◆ **Instructions for the task**
Taking the first line of the listing as the start and the line containing "grey truck: 6 -> 7" as the end, reproduce everything in between exactly, both ends included.

◆ **Data for this exercise**
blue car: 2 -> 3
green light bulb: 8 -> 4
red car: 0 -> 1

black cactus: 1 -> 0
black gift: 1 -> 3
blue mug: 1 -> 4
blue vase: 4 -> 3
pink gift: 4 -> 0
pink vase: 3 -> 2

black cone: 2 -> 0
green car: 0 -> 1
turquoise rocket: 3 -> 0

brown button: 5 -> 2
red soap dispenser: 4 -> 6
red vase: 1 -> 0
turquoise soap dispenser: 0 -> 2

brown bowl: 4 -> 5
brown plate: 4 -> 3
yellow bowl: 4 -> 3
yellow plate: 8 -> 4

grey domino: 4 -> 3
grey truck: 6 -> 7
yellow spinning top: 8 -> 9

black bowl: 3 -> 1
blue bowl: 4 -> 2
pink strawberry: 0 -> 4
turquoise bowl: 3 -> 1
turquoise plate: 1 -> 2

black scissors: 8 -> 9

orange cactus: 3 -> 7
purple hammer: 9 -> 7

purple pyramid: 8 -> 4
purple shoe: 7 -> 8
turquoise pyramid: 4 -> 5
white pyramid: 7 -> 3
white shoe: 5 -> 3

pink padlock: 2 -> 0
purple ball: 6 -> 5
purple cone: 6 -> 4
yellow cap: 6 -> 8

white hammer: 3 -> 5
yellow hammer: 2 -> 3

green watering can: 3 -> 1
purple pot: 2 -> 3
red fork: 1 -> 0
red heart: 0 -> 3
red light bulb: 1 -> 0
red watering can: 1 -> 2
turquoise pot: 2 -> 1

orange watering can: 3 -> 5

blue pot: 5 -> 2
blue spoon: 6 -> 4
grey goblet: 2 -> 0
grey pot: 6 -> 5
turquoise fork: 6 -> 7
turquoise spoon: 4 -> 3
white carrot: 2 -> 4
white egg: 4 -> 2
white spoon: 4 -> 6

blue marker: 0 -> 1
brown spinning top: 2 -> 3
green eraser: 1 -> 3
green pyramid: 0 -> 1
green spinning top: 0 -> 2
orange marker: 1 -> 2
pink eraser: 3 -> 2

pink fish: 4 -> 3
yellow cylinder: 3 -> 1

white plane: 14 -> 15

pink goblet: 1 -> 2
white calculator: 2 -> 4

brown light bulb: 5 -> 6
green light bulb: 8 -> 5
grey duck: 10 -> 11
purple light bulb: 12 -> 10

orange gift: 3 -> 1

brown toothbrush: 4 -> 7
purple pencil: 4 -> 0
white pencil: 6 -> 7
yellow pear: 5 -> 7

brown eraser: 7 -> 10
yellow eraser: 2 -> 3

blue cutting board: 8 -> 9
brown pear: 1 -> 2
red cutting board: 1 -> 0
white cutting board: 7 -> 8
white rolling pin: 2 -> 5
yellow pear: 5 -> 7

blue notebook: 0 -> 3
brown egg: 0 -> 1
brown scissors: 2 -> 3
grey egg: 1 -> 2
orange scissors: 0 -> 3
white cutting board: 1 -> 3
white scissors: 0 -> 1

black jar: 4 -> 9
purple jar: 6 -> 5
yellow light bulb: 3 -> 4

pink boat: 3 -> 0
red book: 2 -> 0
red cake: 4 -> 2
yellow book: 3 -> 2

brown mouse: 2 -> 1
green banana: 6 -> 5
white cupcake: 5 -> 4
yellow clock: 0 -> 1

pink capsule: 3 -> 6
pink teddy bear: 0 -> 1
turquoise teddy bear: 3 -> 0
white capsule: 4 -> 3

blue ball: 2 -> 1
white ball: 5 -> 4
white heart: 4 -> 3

◆ **Completed exercise**
blue car: 2 -> 3
green light bulb: 8 -> 4
red car: 0 -> 1

black cactus: 1 -> 0
black gift: 1 -> 3
blue mug: 1 -> 4
blue vase: 4 -> 3
pink gift: 4 -> 0
pink vase: 3 -> 2

black cone: 2 -> 0
green car: 0 -> 1
turquoise rocket: 3 -> 0

brown button: 5 -> 2
red soap dispenser: 4 -> 6
red vase: 1 -> 0
turquoise soap dispenser: 0 -> 2

brown bowl: 4 -> 5
brown plate: 4 -> 3
yellow bowl: 4 -> 3
yellow plate: 8 -> 4

grey domino: 4 -> 3
grey truck: 6 -> 7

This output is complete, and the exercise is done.